* **Activity**
The line containing "yellow pentagon: (136, 246)" marks the start. Restate it and every following line through the end of the records exactly, and nothing else, leaving out the pictures.
※ ※ ※
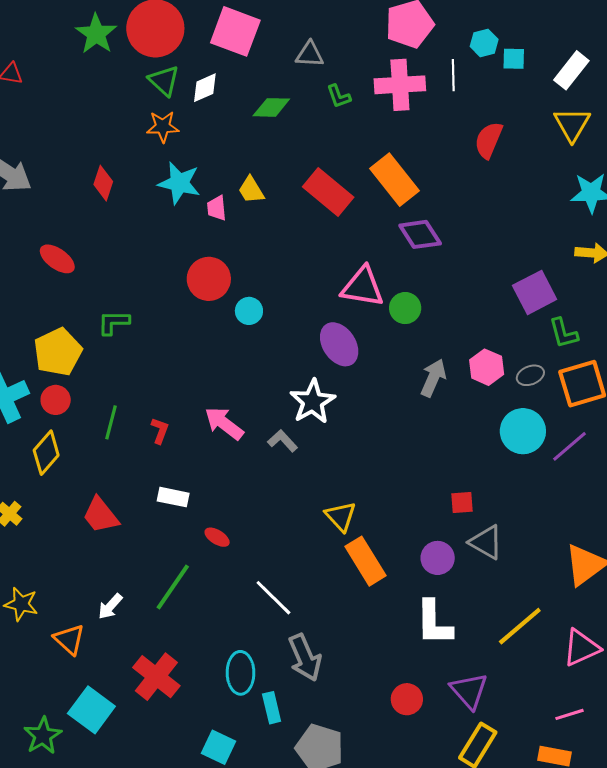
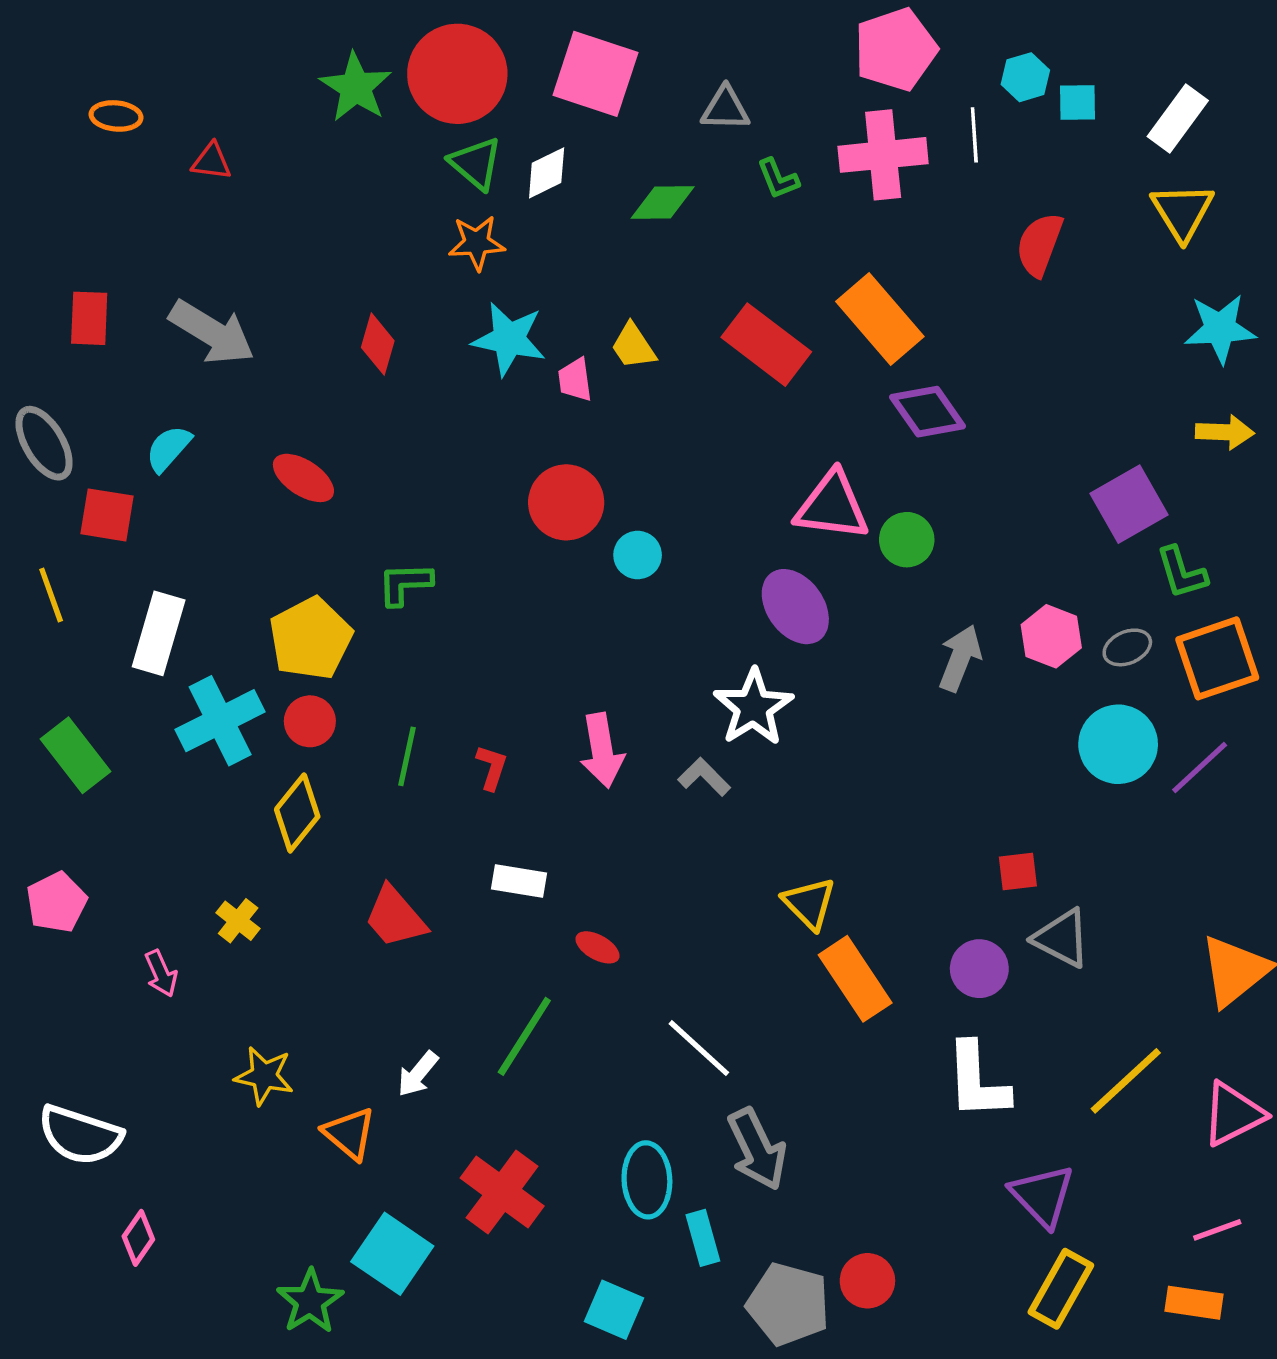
pink arrow: (224, 423) -> (602, 751), turned -135
red circle: (407, 699) -> (867, 1281), moved

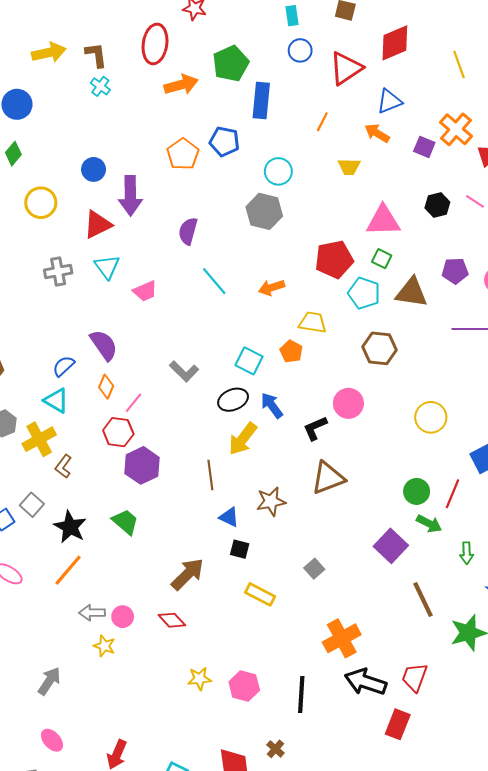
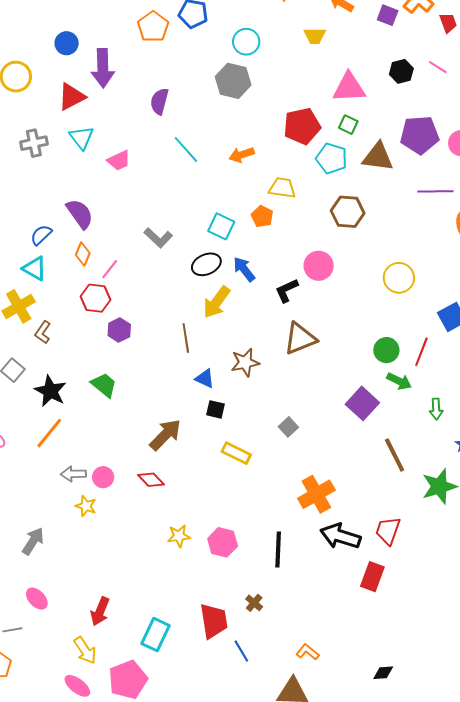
purple pentagon: (455, 271) -> (420, 135), size x1.5
purple hexagon: (142, 465) -> (119, 330), size x0.7

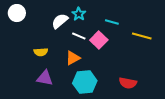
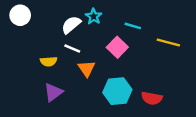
white line: (79, 36) -> (72, 48), moved
orange triangle: (73, 58) -> (87, 69), turned -35
purple triangle: (45, 78) -> (53, 92), turned -48
cyan hexagon: (85, 82) -> (117, 91), moved

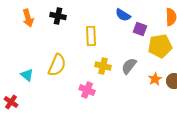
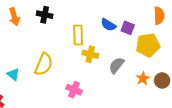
blue semicircle: (123, 15) -> (108, 25), moved
yellow cross: (103, 66) -> (90, 54), moved

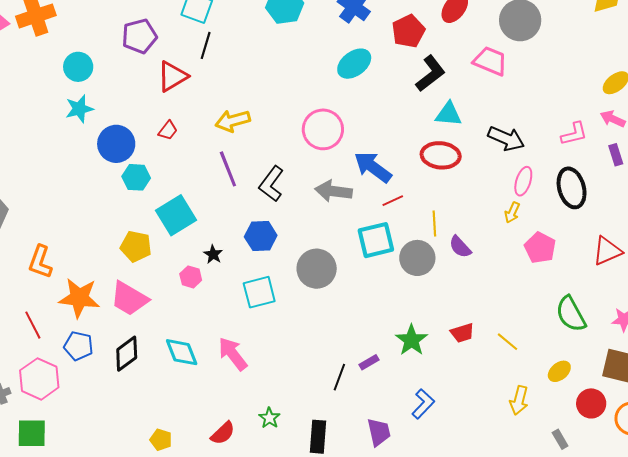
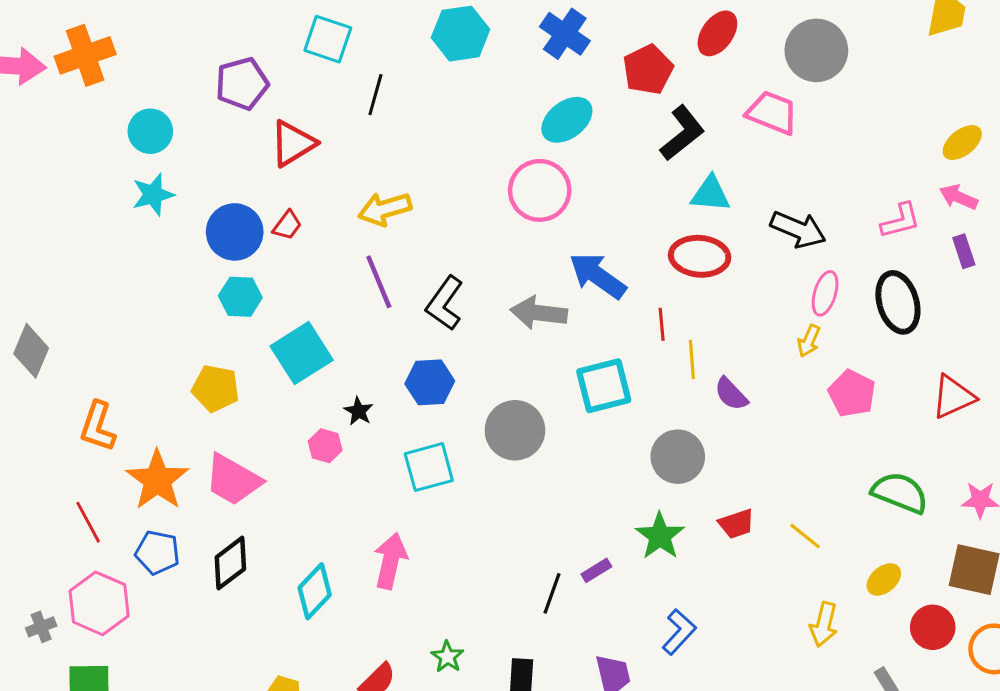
black line: (206, 45) -> (375, 95), moved
pink circle: (323, 129) -> (540, 190), moved
blue circle: (116, 144) -> (235, 232), moved
red line: (393, 201) -> (662, 324), moved, turned -70
yellow pentagon: (136, 246) -> (215, 388), moved
gray circle: (417, 258) -> (678, 457), moved
orange star: (79, 298) -> (157, 480), turned 30
green semicircle: (571, 314) -> (900, 493), turned 141
cyan diamond: (182, 352) -> (315, 591), moved, turned 66
pink arrow: (233, 354) -> (390, 561), turned 51

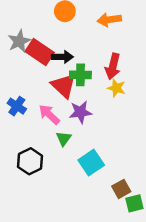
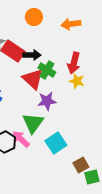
green cross: (80, 75) -> (47, 70), turned 30
pink arrow: (49, 114) -> (21, 139), moved
green triangle: (64, 138) -> (33, 123), size x1.6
※ ※ ※
* **Response for this exercise**
yellow pentagon: (136, 246) -> (215, 388), moved
gray circle: (417, 258) -> (678, 457), moved
orange star: (79, 298) -> (157, 480), turned 30
green semicircle: (571, 314) -> (900, 493), turned 141
cyan diamond: (182, 352) -> (315, 591), moved, turned 66
pink arrow: (233, 354) -> (390, 561), turned 51

green cross: (80, 75) -> (47, 70), turned 30
pink arrow: (49, 114) -> (21, 139), moved
green triangle: (64, 138) -> (33, 123), size x1.6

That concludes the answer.